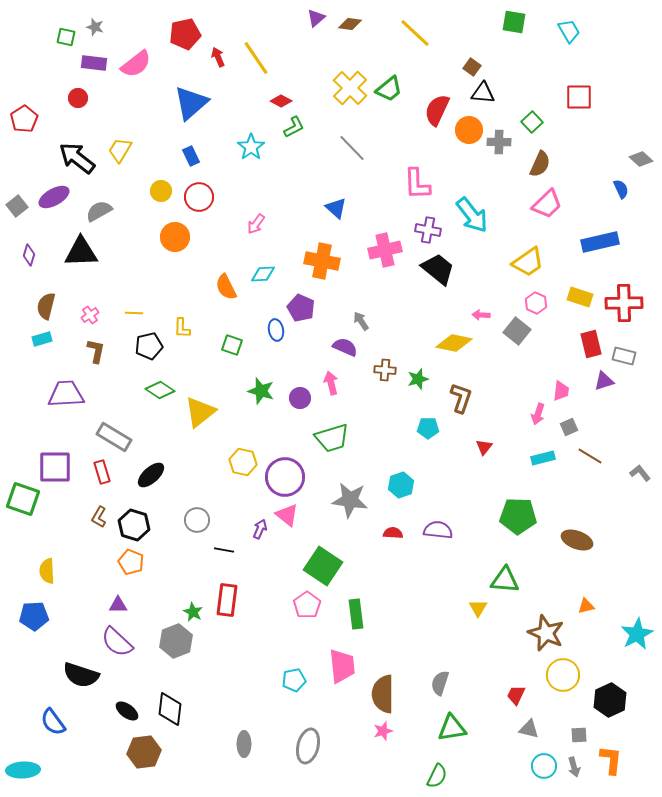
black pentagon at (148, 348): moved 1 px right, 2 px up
---
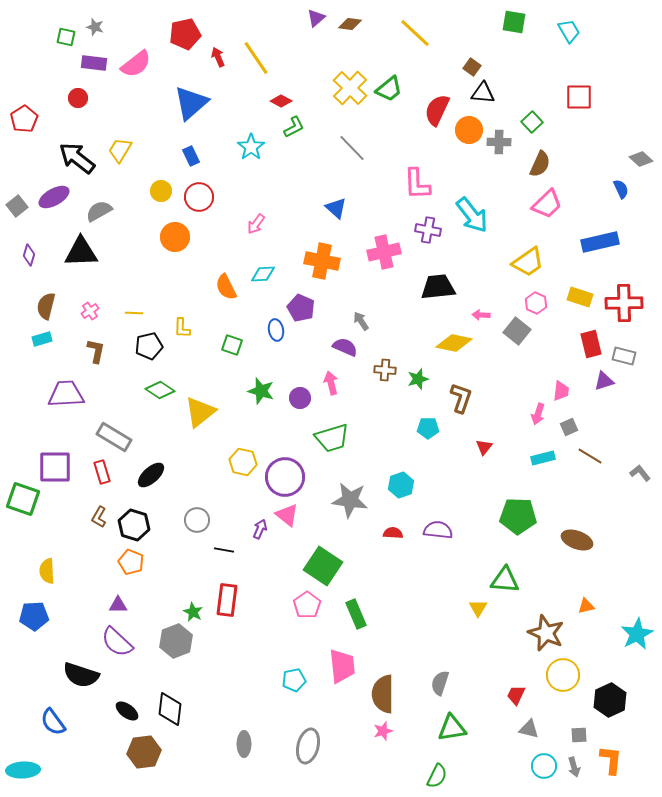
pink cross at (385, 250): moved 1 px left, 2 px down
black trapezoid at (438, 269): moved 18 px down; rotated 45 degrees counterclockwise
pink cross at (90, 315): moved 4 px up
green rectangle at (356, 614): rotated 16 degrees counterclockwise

REQUIREMENT
Begin at the line that contains "pink cross at (385, 250): moved" and stop after the line that contains "green rectangle at". Recast only those lines of the records as a Markdown table with a Row column for the row number and a Line column for the line itself, leaving out blank lines.

SOLUTION FOR THIS PROBLEM
| Row | Line |
|---|---|
| 1 | pink cross at (385, 250): moved 1 px left, 2 px down |
| 2 | black trapezoid at (438, 269): moved 18 px down; rotated 45 degrees counterclockwise |
| 3 | pink cross at (90, 315): moved 4 px up |
| 4 | green rectangle at (356, 614): rotated 16 degrees counterclockwise |